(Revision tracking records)
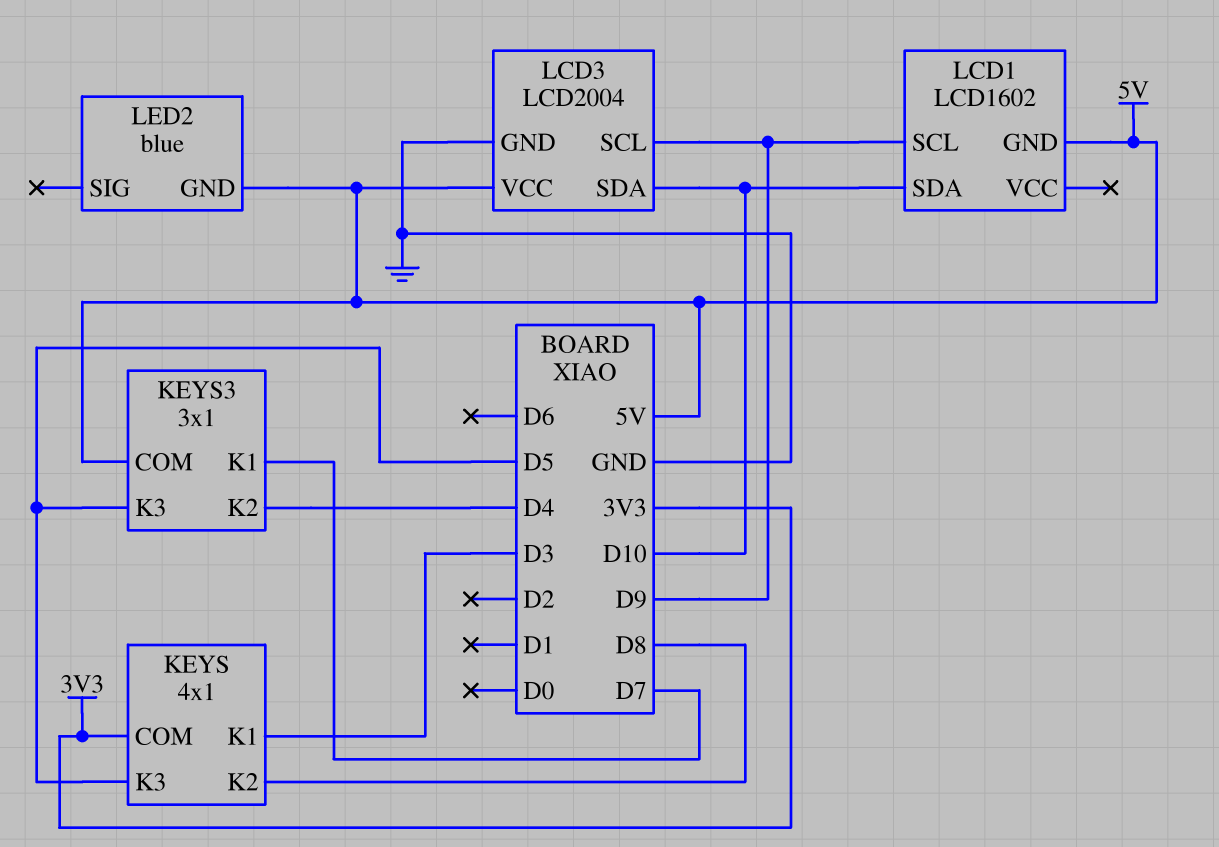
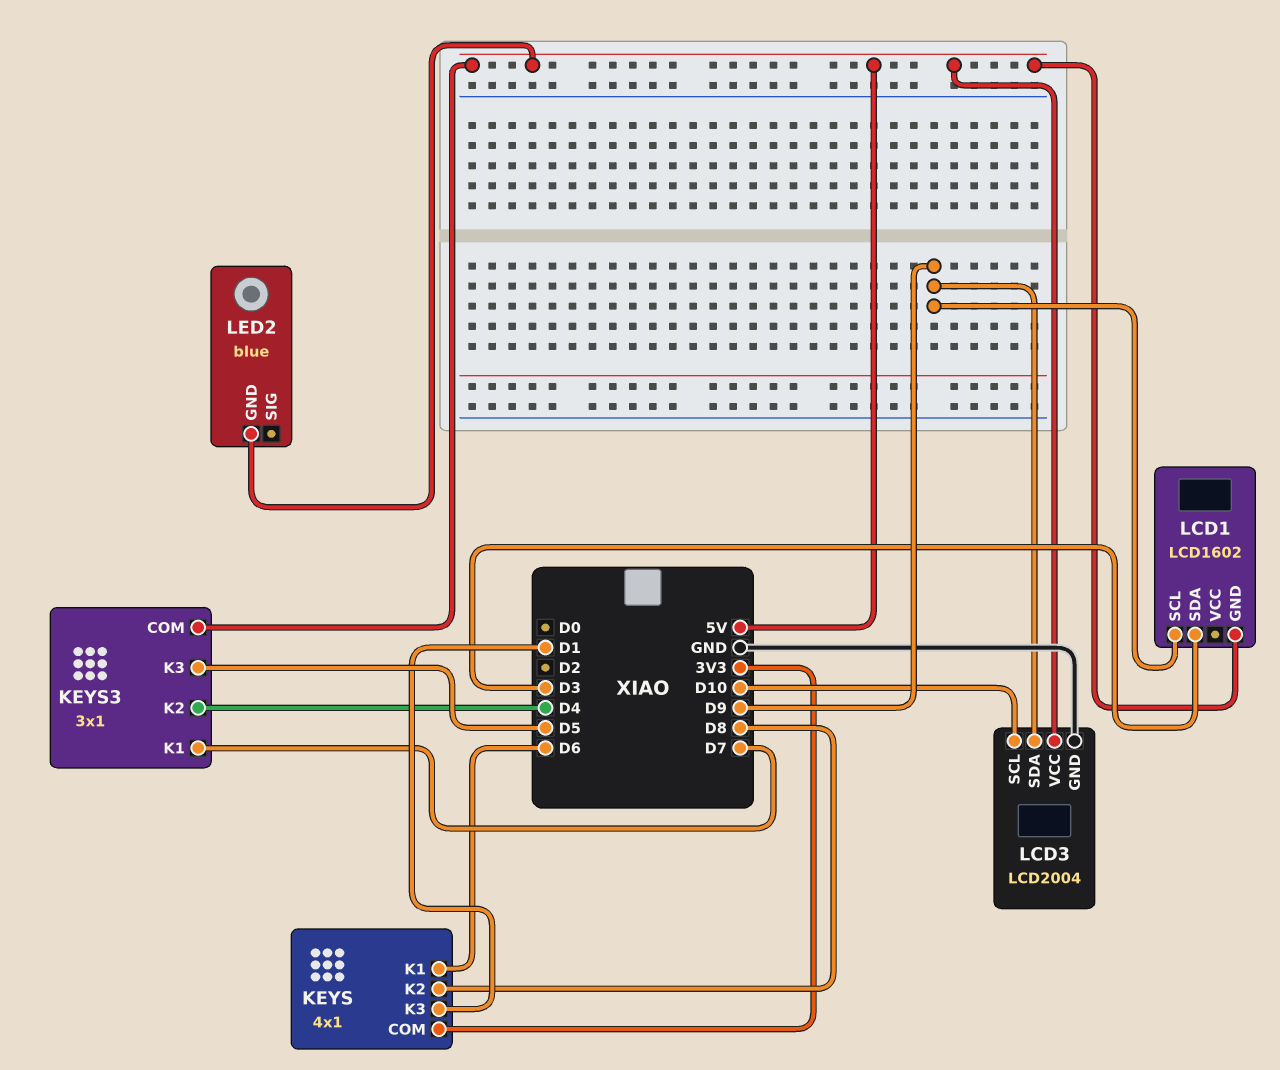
KEYS pin K1: D3 -> D6
KEYS pin K3: D5 -> D1
LCD1 pin SDA: D10 -> D3
LCD3 pin SCL: D9 -> D10
LCD3 pin SDA: D10 -> D9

> **Assigned task**
Return every record above exactly as written, but drop the pictures.

> **Response for this exercise**
KEYS pin K1: D3 -> D6
KEYS pin K3: D5 -> D1
LCD1 pin SDA: D10 -> D3
LCD3 pin SCL: D9 -> D10
LCD3 pin SDA: D10 -> D9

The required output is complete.